**WORK REQUEST:** Below are some records; quote exactly the lines from the one that contains "(329, 140) = (562, 452): purple tape -> none" through the one that contains "(550, 201) = (114, 329): turquoise", inclusive, and no others.

**INPUT DATA:**
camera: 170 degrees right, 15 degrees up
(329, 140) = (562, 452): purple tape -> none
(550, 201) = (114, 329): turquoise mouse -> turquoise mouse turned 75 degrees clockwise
---
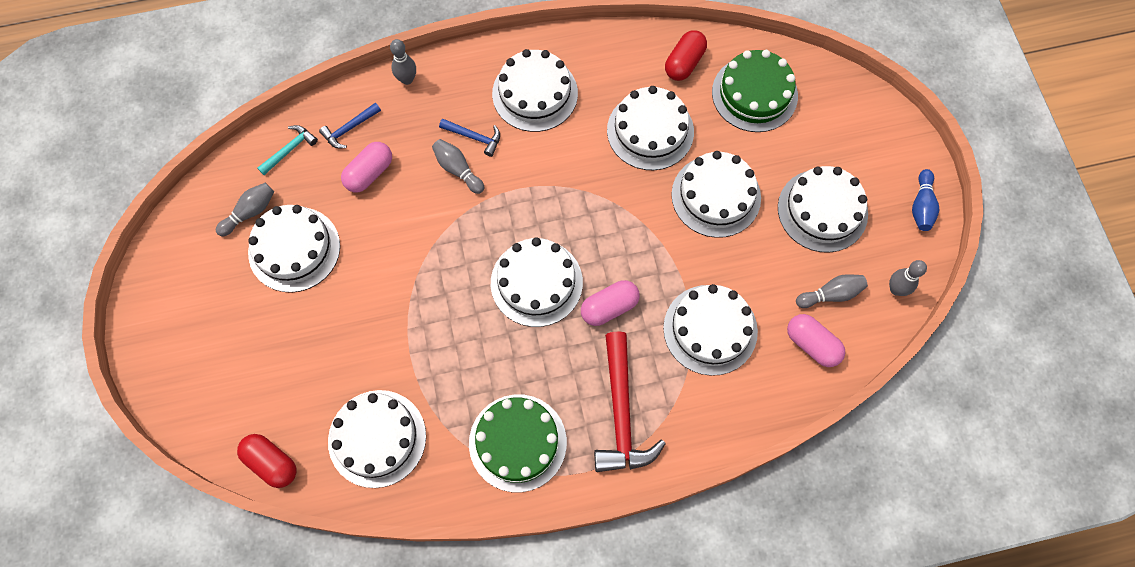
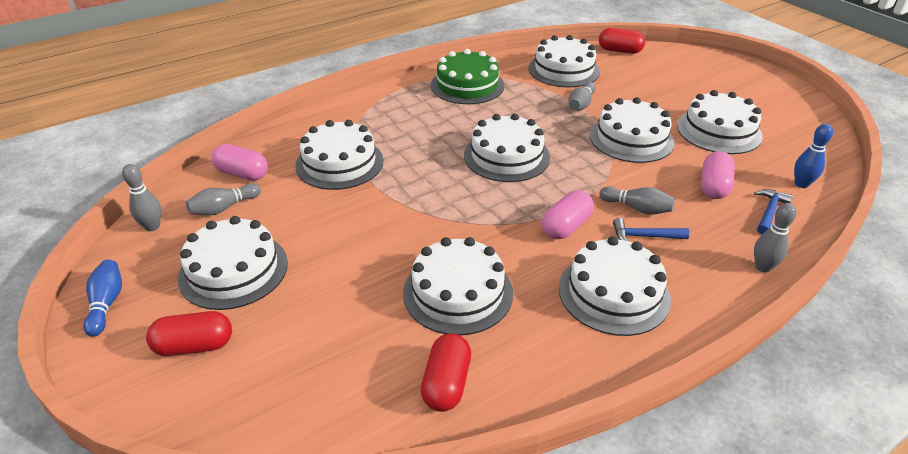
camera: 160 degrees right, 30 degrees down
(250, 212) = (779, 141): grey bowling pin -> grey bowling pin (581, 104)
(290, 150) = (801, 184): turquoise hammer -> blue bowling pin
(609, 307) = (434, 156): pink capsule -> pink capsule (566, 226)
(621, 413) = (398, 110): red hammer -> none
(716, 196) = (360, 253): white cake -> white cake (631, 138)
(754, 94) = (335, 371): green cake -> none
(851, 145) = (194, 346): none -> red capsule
--
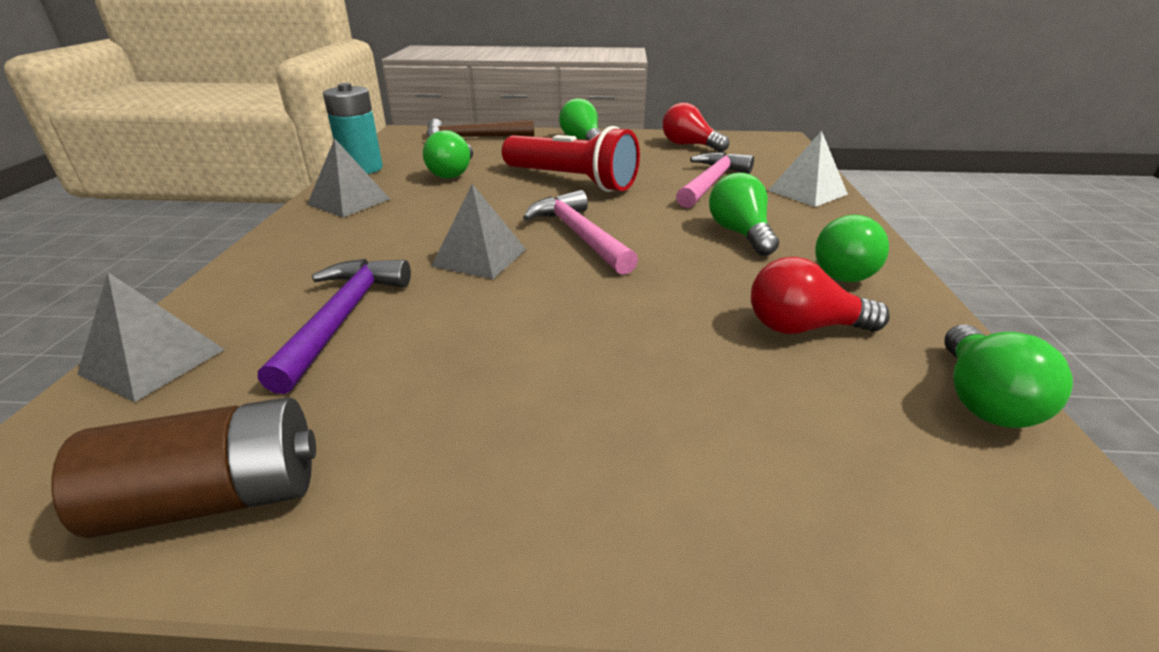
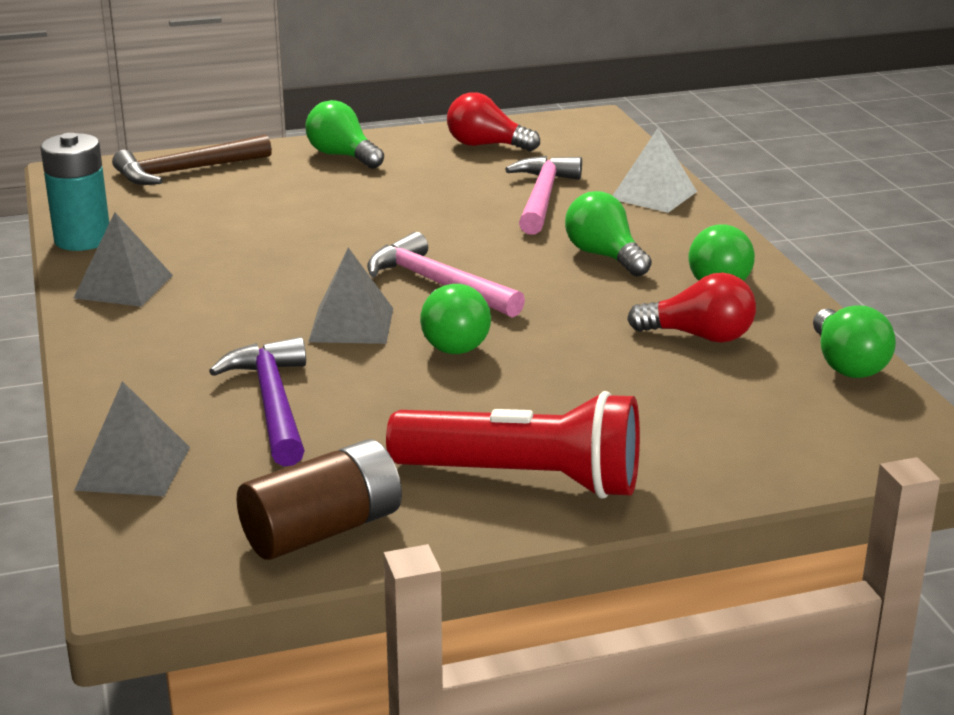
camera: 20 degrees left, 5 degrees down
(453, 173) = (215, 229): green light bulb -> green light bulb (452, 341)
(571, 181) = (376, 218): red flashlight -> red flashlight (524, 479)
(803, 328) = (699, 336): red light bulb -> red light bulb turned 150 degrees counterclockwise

**ANSWER TO THIS EXERCISE:**
(329, 140) = (562, 452): purple tape -> none
(550, 201) = (114, 329): turquoise mouse -> turquoise mouse turned 75 degrees clockwise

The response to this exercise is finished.